* _Closed polygon outlines_

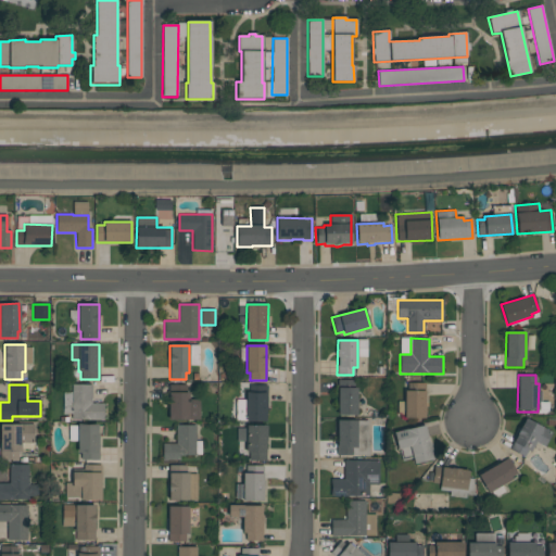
[(103,420),(71,420),(71,384),(92,384),(92,404),(103,404),(103,420)]
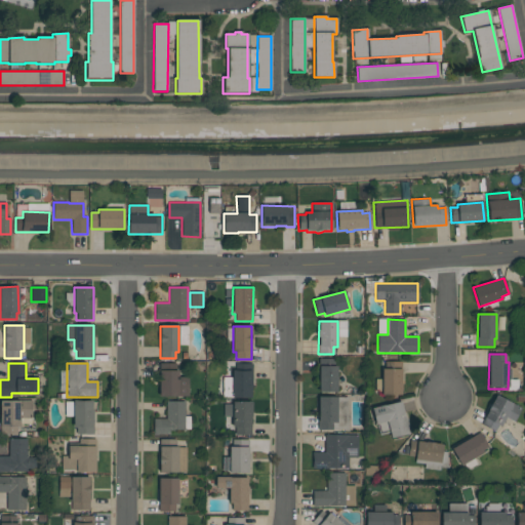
[(159,396),(160,363),(178,364),(178,377),(189,377),(189,396),(159,396)]
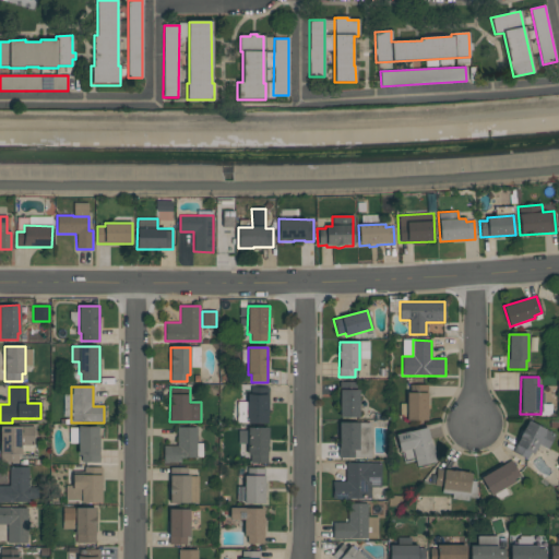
[(340,417),(340,390),(359,390),(359,417),(340,417)]
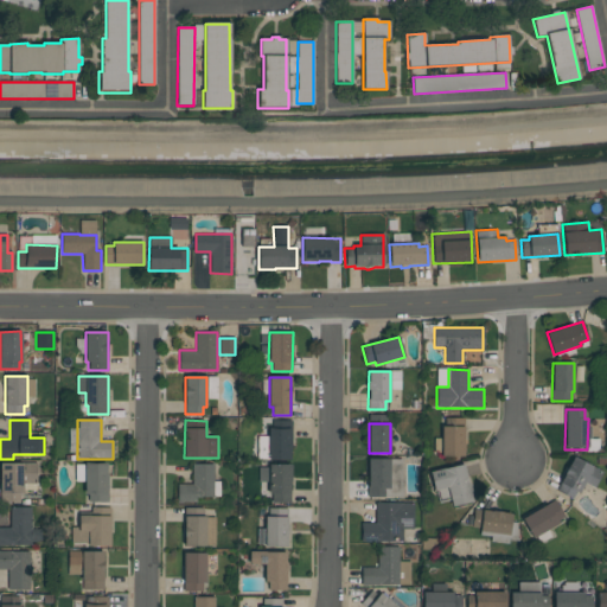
[(441,427),(464,427),(464,457),(441,457),(441,427)]
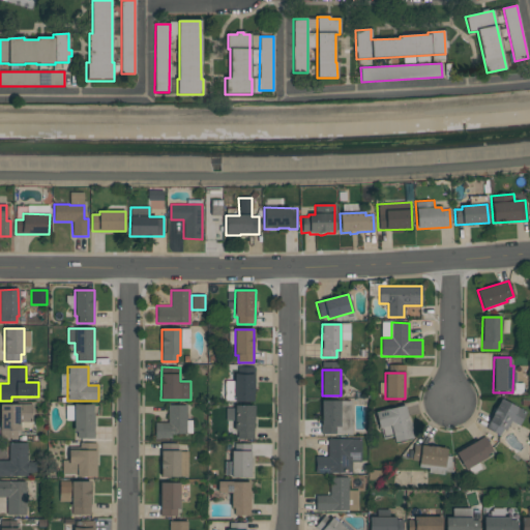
[(234,402),(234,374),(254,374),(254,402),(234,402)]
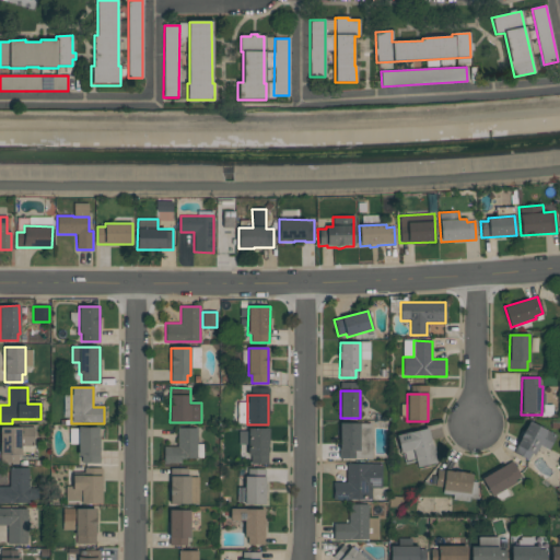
[(548,451),(538,445),(534,455),(532,454),(528,461),(512,453),(528,420),(557,434),(548,451)]
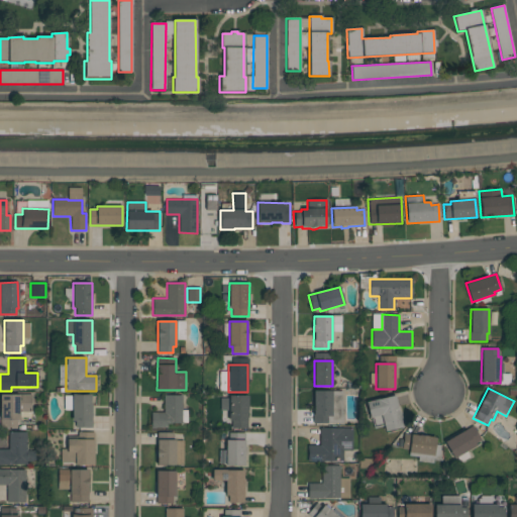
[(312,423),(313,391),(332,391),(331,416),(327,416),(327,423),(312,423)]
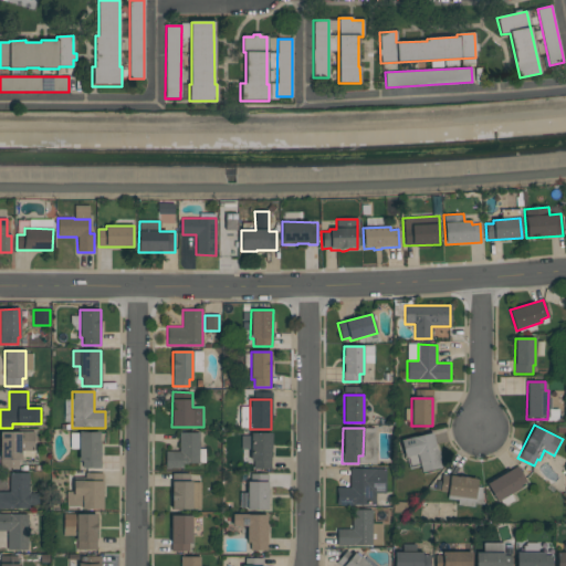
[(0,468),(0,431),(34,431),(34,451),(21,451),(21,460),(19,460),(19,468),(0,468)]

* _Task goal_
Every entry must be retyped exactly, with the pictures removed.

* _Output for this exercise_
[(103,420),(71,420),(71,384),(92,384),(92,404),(103,404),(103,420)]
[(159,396),(160,363),(178,364),(178,377),(189,377),(189,396),(159,396)]
[(340,417),(340,390),(359,390),(359,417),(340,417)]
[(441,427),(464,427),(464,457),(441,457),(441,427)]
[(234,402),(234,374),(254,374),(254,402),(234,402)]
[(548,451),(538,445),(534,455),(532,454),(528,461),(512,453),(528,420),(557,434),(548,451)]
[(312,423),(313,391),(332,391),(331,416),(327,416),(327,423),(312,423)]
[(0,468),(0,431),(34,431),(34,451),(21,451),(21,460),(19,460),(19,468),(0,468)]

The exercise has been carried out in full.